EXTRACTED ENTRIES =

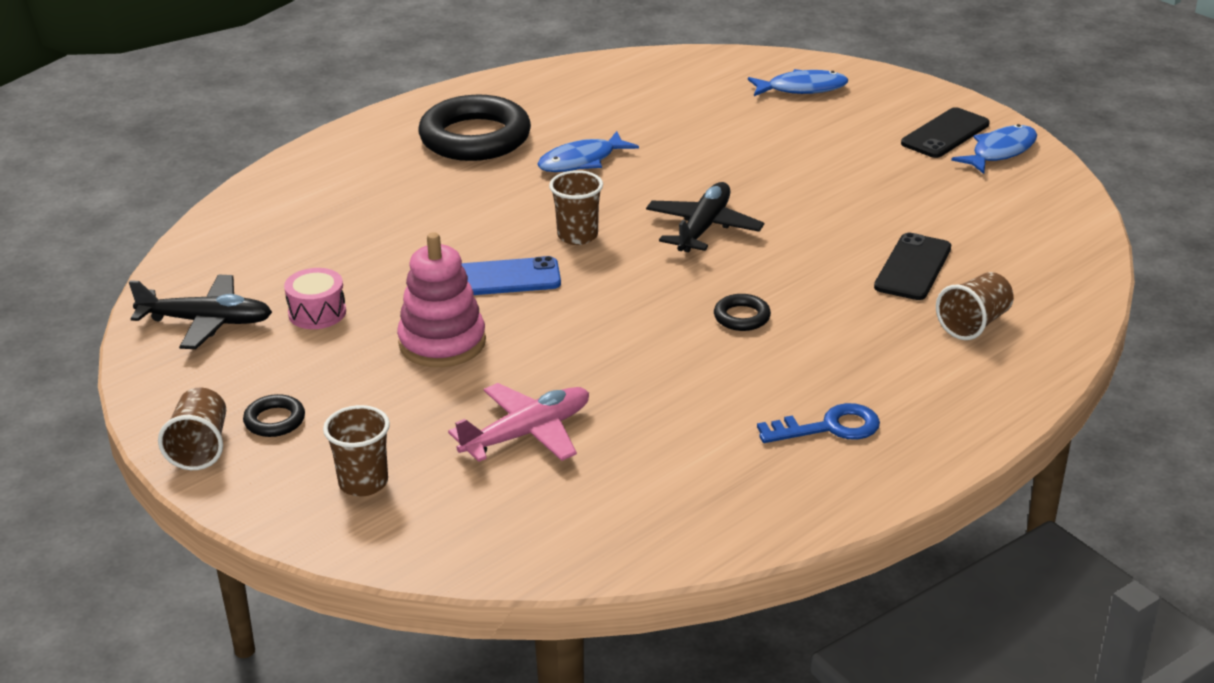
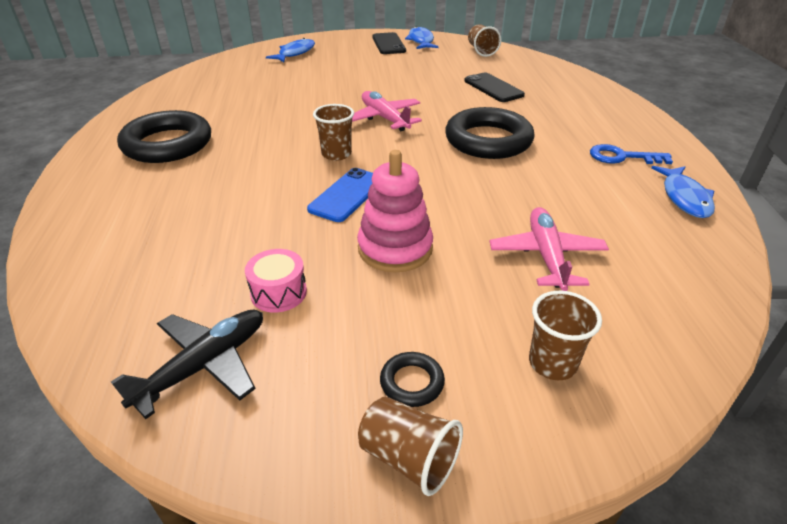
camera: 55 degrees left, 5 degrees up
(581, 161) = (258, 124): blue fish -> blue fish (684, 198)
(703, 228) = (384, 118): black plane -> pink plane
(742, 317) = (488, 140): black ring -> black ring, size x2.33
(829, 427) = (622, 157): blue key -> blue key turned 105 degrees counterclockwise
(974, 324) = (558, 93): brown cup -> brown cup (481, 51)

WHAT YOU NEED TO DO = Beginning with the line that contains "(829, 427) = (622, 157): blue", repeat every line through the end of the records and nothing more.

REPLY =
(829, 427) = (622, 157): blue key -> blue key turned 105 degrees counterclockwise
(974, 324) = (558, 93): brown cup -> brown cup (481, 51)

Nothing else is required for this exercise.